__Task__
Please echo the text lines of all entries below without any change, leaving out the pictures.
==== Information given ====
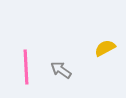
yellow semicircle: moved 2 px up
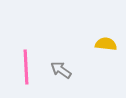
yellow semicircle: moved 1 px right, 4 px up; rotated 35 degrees clockwise
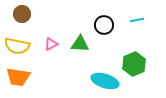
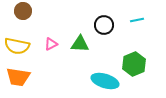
brown circle: moved 1 px right, 3 px up
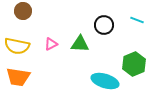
cyan line: rotated 32 degrees clockwise
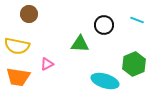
brown circle: moved 6 px right, 3 px down
pink triangle: moved 4 px left, 20 px down
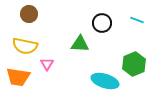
black circle: moved 2 px left, 2 px up
yellow semicircle: moved 8 px right
pink triangle: rotated 32 degrees counterclockwise
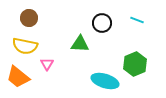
brown circle: moved 4 px down
green hexagon: moved 1 px right
orange trapezoid: rotated 30 degrees clockwise
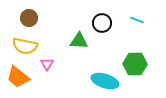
====
__Solution to the exercise__
yellow semicircle: moved 2 px up
yellow semicircle: moved 1 px right, 4 px up; rotated 35 degrees clockwise
brown circle: moved 1 px right, 3 px up
cyan line: rotated 32 degrees clockwise
brown circle: moved 6 px right, 3 px down
pink triangle: moved 4 px left, 20 px down
black circle: moved 2 px left, 2 px up
yellow semicircle: moved 8 px right
pink triangle: rotated 32 degrees counterclockwise
brown circle: moved 4 px down
green hexagon: moved 1 px right
orange trapezoid: rotated 30 degrees clockwise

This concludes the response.